Extracted records
--- START ---
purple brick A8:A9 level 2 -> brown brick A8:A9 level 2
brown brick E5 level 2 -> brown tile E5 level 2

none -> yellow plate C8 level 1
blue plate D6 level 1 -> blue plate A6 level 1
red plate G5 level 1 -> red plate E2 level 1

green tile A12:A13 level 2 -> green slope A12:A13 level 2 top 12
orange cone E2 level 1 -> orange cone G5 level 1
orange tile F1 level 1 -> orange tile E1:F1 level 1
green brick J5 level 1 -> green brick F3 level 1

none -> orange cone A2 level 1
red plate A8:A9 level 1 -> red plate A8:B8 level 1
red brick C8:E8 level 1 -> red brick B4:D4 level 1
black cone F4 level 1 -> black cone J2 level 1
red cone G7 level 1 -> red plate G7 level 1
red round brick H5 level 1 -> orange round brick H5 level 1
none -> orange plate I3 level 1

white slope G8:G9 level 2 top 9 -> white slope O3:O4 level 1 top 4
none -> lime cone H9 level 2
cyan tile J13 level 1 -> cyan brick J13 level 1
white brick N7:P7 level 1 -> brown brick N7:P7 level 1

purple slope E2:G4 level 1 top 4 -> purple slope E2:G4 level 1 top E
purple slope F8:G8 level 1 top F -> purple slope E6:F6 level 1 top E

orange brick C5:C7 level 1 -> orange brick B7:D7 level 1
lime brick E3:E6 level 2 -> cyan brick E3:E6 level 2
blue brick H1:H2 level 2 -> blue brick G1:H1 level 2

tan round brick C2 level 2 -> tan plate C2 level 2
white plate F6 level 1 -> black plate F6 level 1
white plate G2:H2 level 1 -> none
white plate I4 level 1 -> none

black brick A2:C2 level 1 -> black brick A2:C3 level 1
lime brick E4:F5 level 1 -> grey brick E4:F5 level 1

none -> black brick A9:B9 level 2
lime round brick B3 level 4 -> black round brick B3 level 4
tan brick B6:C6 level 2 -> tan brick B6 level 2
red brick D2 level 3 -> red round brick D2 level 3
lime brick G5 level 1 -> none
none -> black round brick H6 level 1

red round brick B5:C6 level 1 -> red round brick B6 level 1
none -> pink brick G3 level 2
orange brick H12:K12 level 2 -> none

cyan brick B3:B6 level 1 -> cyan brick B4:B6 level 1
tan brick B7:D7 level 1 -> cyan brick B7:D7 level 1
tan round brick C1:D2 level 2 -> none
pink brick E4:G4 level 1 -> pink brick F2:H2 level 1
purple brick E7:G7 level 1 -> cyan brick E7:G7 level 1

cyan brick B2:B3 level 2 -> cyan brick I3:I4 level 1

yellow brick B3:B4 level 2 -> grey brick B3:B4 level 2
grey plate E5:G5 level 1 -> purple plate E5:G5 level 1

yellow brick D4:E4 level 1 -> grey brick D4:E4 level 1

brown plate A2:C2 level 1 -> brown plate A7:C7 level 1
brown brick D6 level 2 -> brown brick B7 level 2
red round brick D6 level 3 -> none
--- END ---
## Instructions for the task
The output should be exactly the lines above from the line containing "orange tile F1" to the line containing "purple slope F8:G8", inclusive, with no other lines.

## Task answer
orange tile F1 level 1 -> orange tile E1:F1 level 1
green brick J5 level 1 -> green brick F3 level 1

none -> orange cone A2 level 1
red plate A8:A9 level 1 -> red plate A8:B8 level 1
red brick C8:E8 level 1 -> red brick B4:D4 level 1
black cone F4 level 1 -> black cone J2 level 1
red cone G7 level 1 -> red plate G7 level 1
red round brick H5 level 1 -> orange round brick H5 level 1
none -> orange plate I3 level 1

white slope G8:G9 level 2 top 9 -> white slope O3:O4 level 1 top 4
none -> lime cone H9 level 2
cyan tile J13 level 1 -> cyan brick J13 level 1
white brick N7:P7 level 1 -> brown brick N7:P7 level 1

purple slope E2:G4 level 1 top 4 -> purple slope E2:G4 level 1 top E
purple slope F8:G8 level 1 top F -> purple slope E6:F6 level 1 top E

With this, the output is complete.